--- EXERCISE DATA Enclosed Below ---
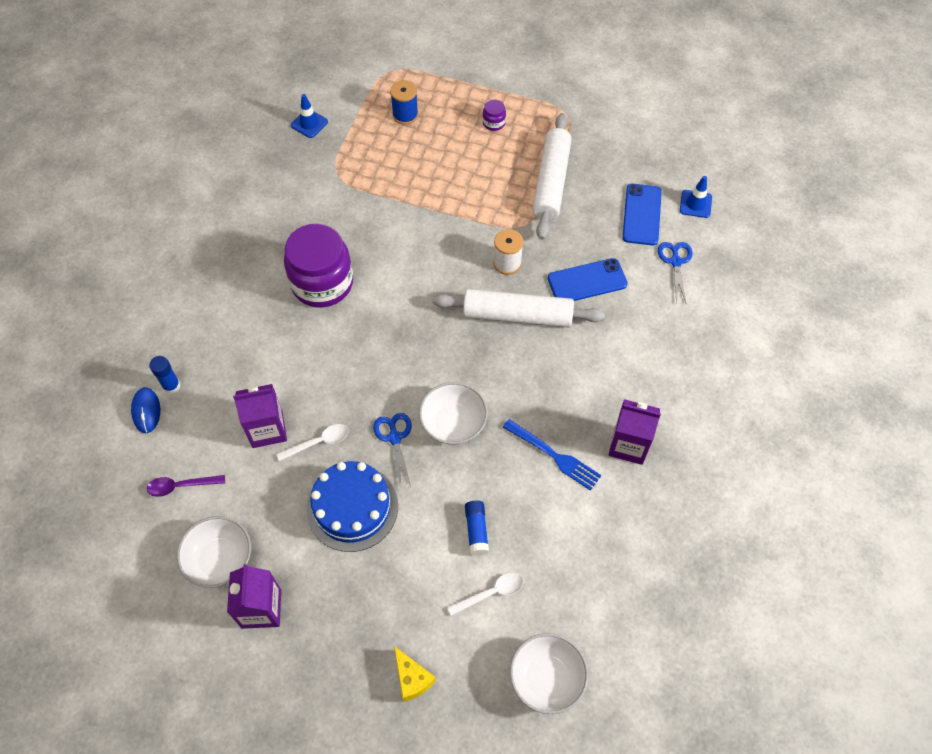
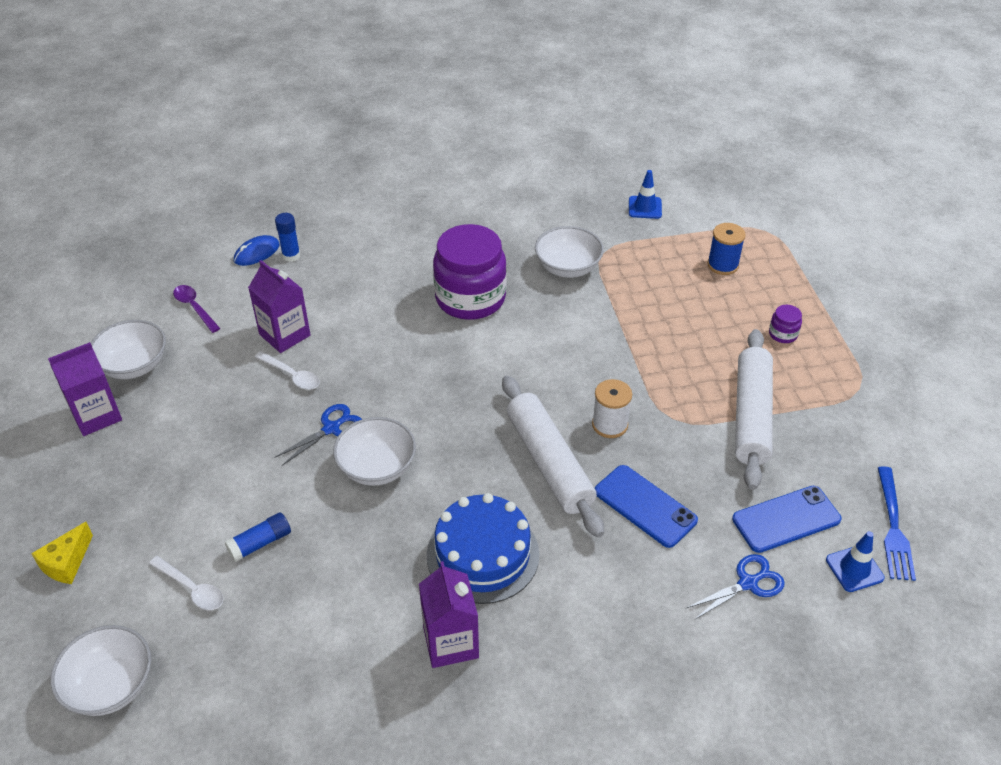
camera: 60 degrees right, 15 degrees down
(336, 205) = (568, 267): none -> white bowl
(352, 507) = (234, 432): blue cake -> blue cake (482, 554)
(551, 182) = (751, 416): white rolling pin -> white rolling pin turned 60 degrees counterclockwise
(554, 455) = (391, 573): blue fork -> blue fork (893, 527)

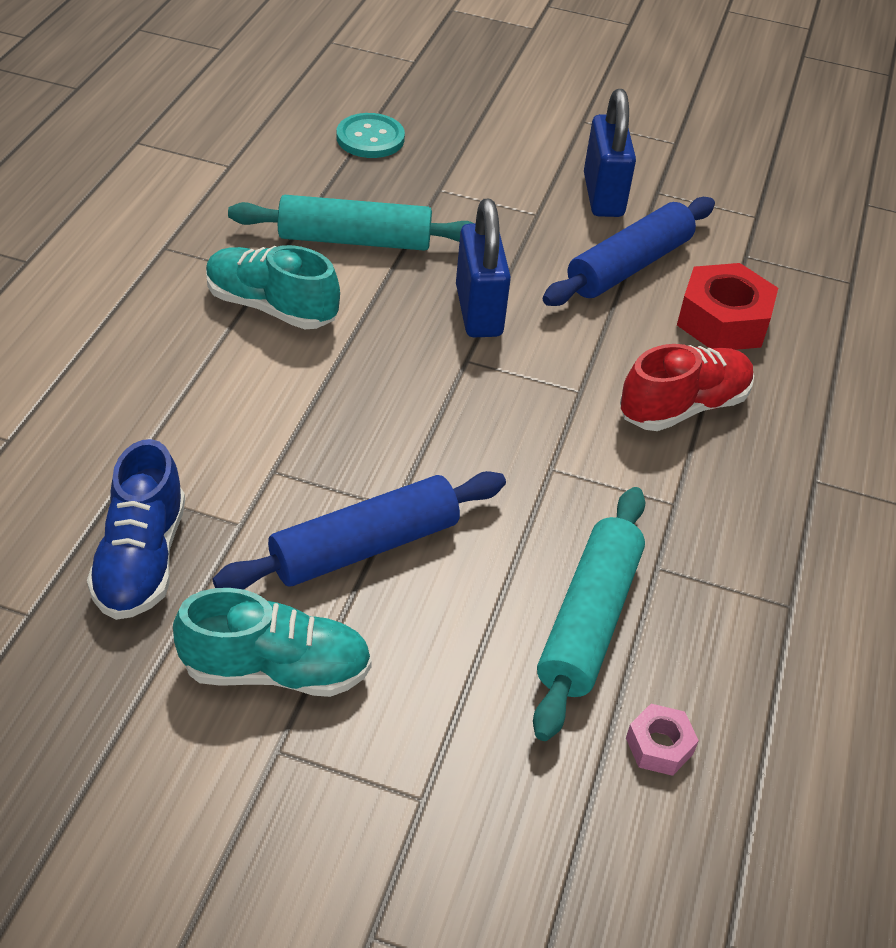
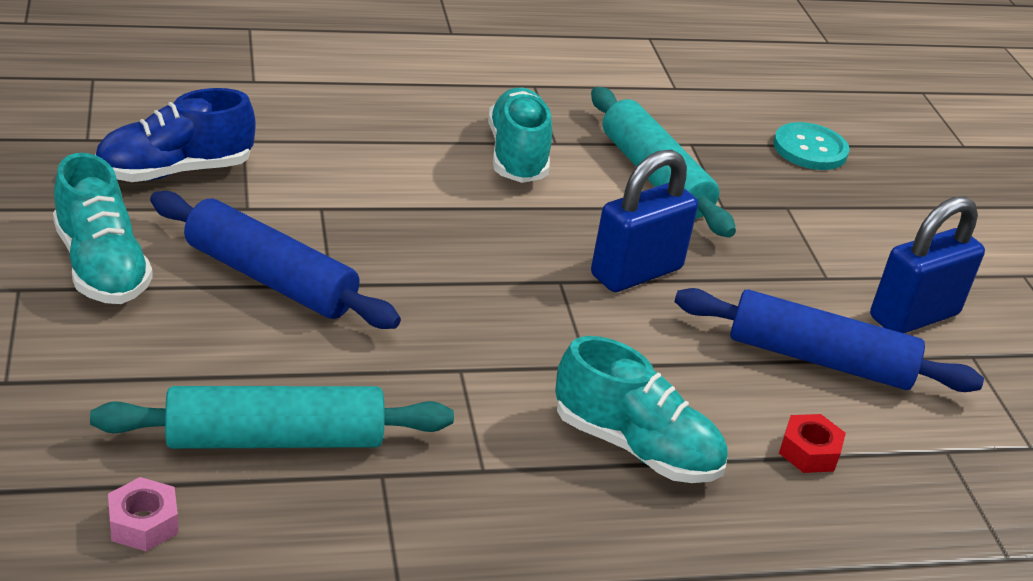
camera: 60 degrees right, 10 degrees down
(683, 407) = (635, 447): red shoe -> turquoise shoe
(723, 321) = (809, 452): red nut -> red nut, size x0.52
--- End of Enclosed EXERCISE DATA ---
### WHAT IS BEING ASKED
Your answer must be the lines from the line containing "(554, 455) = (391, 573): blue" through the final line of the data, written out exactly, both ends included and pictures left out.

### RESPONSE BELOW
(554, 455) = (391, 573): blue fork -> blue fork (893, 527)

camera: 60 degrees right, 10 degrees down
(683, 407) = (635, 447): red shoe -> turquoise shoe
(723, 321) = (809, 452): red nut -> red nut, size x0.52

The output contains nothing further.